TASK DESCRIPTION:
Your task is to retype, exactly and without pictures, the line holding "none -> purple brick F5:G7 level 1" and each line that follows it to the end of the entries.

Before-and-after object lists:
+-------+
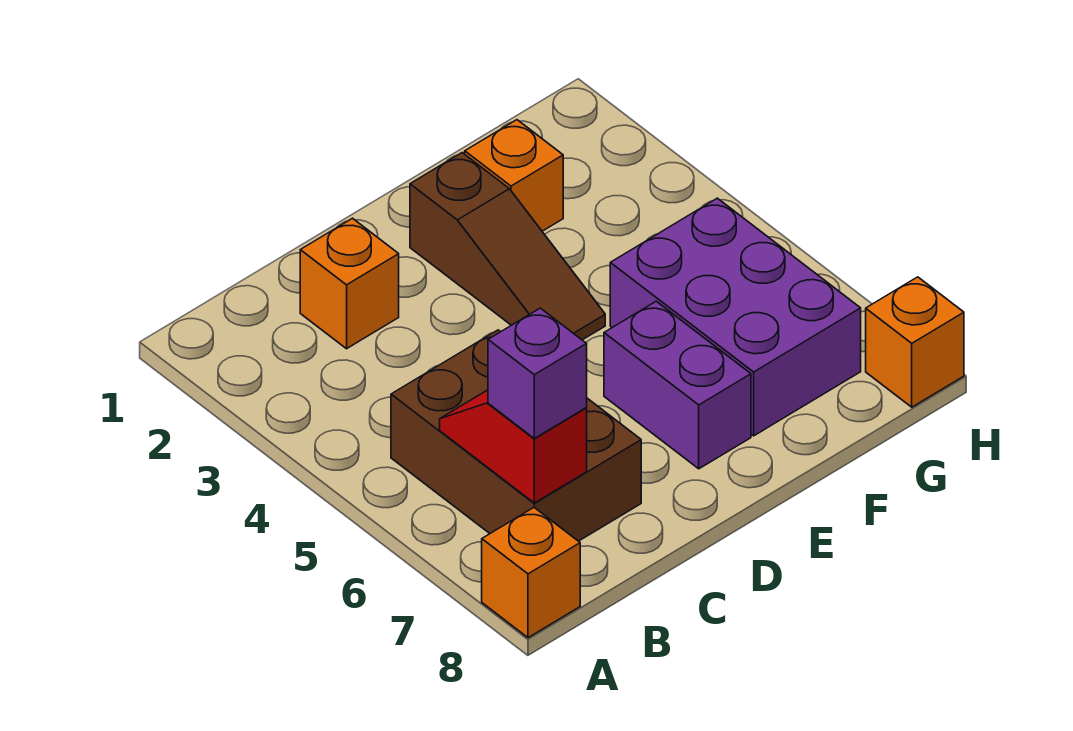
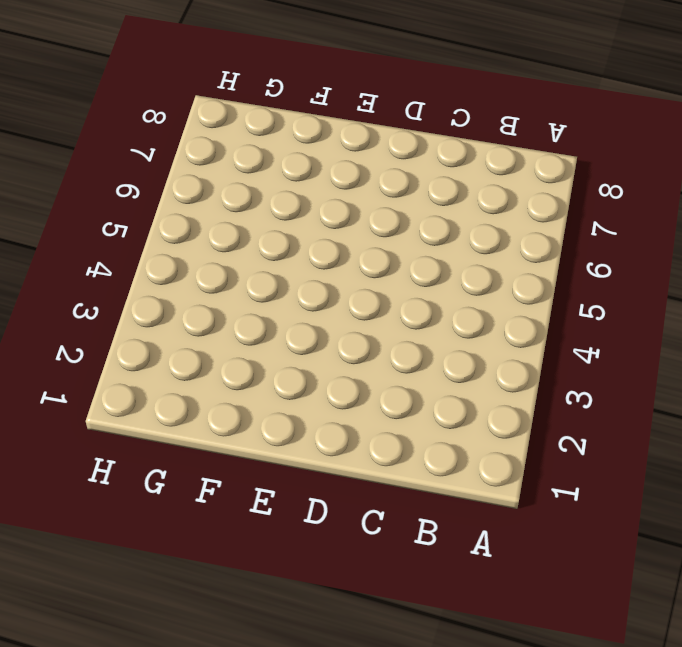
none -> orange brick A8 level 1
none -> brown brick B5:C7 level 1

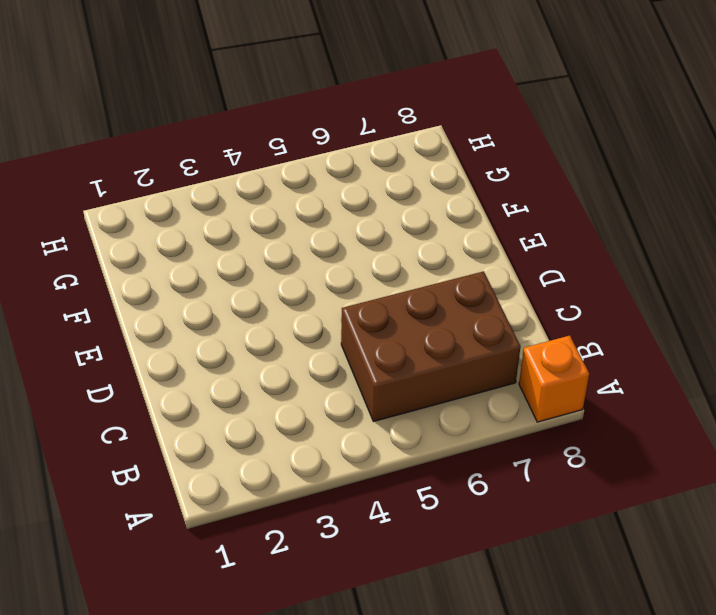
none -> orange brick C2 level 1
none -> brown slope E2:E4 level 1 top 2

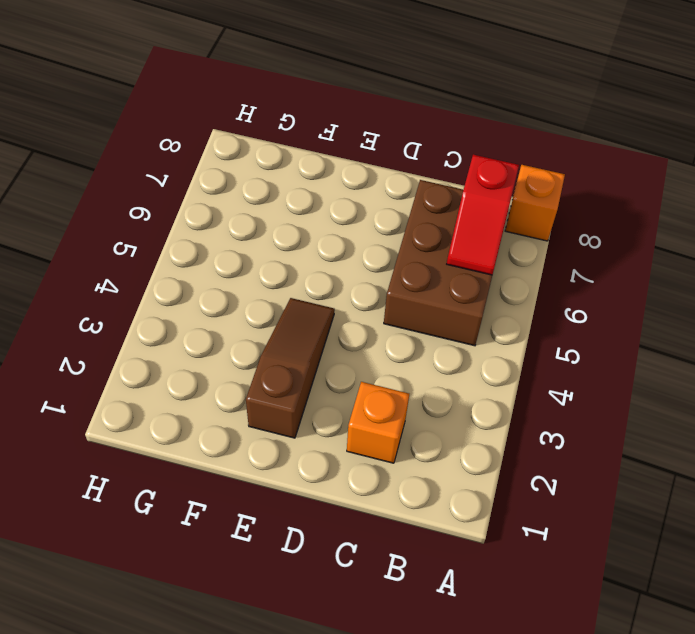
none -> purple brick E6:E7 level 1
none -> orange brick F2 level 1

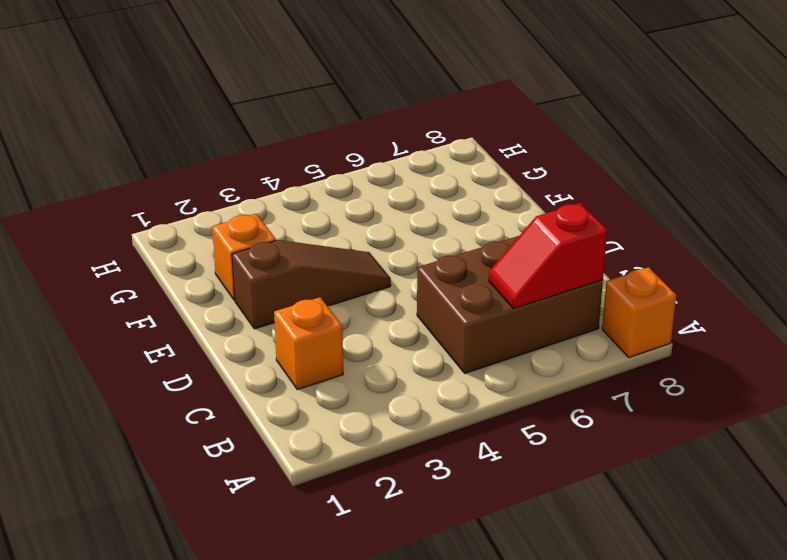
none -> purple brick E6:E7 level 1
none -> purple brick F5:G7 level 1

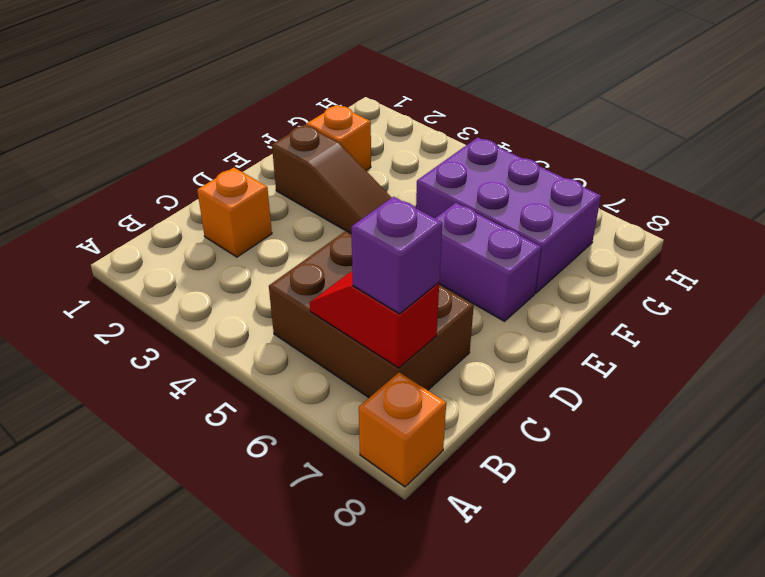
none -> orange brick H8 level 1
+-------+
TASK RESULT:
none -> purple brick F5:G7 level 1

none -> orange brick H8 level 1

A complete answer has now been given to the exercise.